---------- Source records
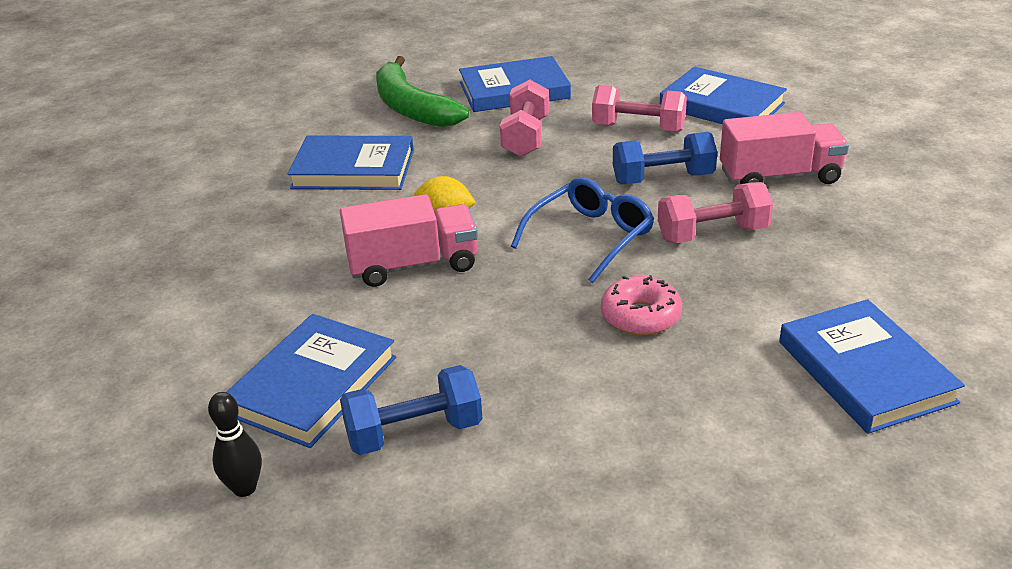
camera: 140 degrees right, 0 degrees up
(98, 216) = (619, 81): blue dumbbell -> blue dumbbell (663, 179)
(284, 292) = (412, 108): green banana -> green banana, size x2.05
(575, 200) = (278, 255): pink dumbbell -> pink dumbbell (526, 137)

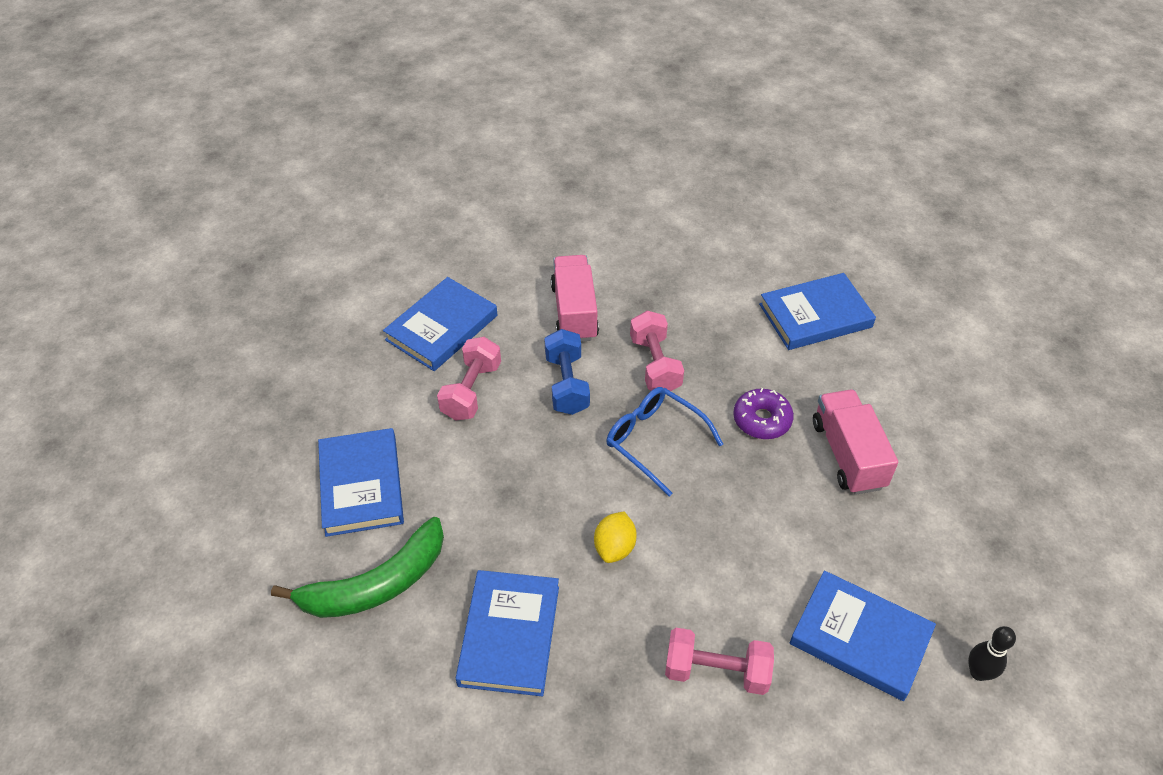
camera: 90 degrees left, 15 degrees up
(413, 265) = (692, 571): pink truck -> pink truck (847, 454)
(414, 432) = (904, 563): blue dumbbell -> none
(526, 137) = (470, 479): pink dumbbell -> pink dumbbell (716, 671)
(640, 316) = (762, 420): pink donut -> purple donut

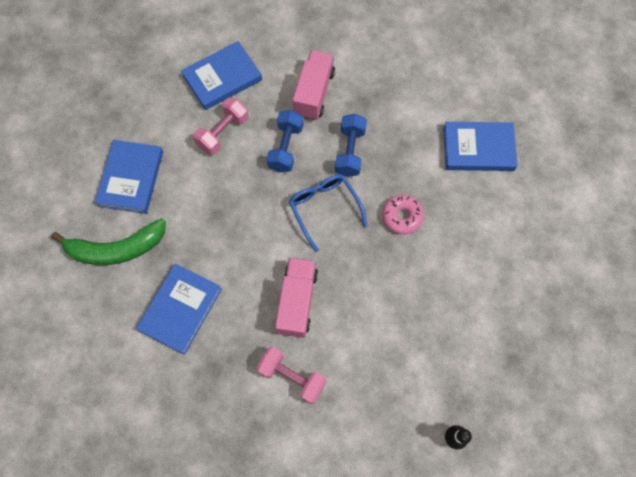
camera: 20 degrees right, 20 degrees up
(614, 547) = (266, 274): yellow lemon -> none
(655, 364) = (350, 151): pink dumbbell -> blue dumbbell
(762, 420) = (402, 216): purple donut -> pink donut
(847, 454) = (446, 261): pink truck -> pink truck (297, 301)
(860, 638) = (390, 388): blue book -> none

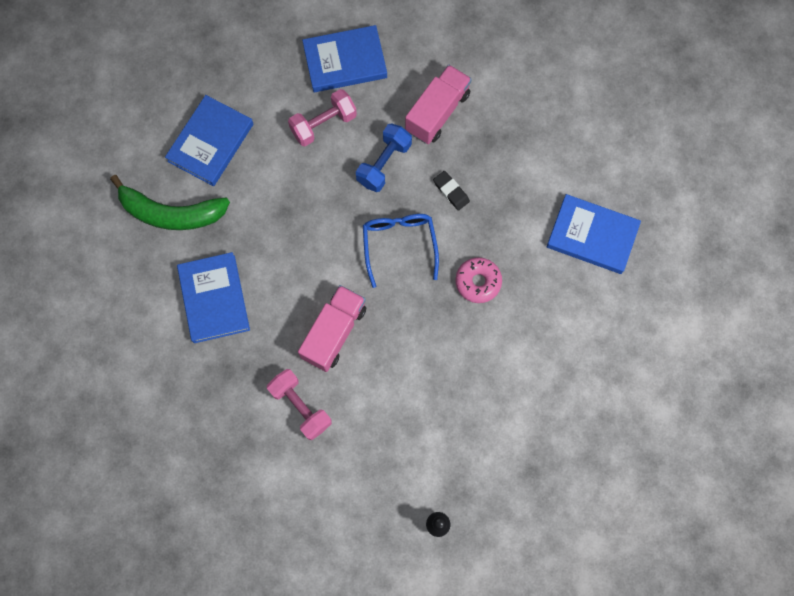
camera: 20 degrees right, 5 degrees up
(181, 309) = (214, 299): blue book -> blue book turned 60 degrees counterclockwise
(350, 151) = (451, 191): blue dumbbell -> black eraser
--------------------
### Exercise objective:
Please output the lines above beginning at the line with "(526, 137) = (470, 479): pink" and ending after the line with "(860, 638) = (390, 388): blue book -> none", precisely as written and with no pictures.

### Solution:
(526, 137) = (470, 479): pink dumbbell -> pink dumbbell (716, 671)
(640, 316) = (762, 420): pink donut -> purple donut

camera: 20 degrees right, 20 degrees up
(614, 547) = (266, 274): yellow lemon -> none
(655, 364) = (350, 151): pink dumbbell -> blue dumbbell
(762, 420) = (402, 216): purple donut -> pink donut
(847, 454) = (446, 261): pink truck -> pink truck (297, 301)
(860, 638) = (390, 388): blue book -> none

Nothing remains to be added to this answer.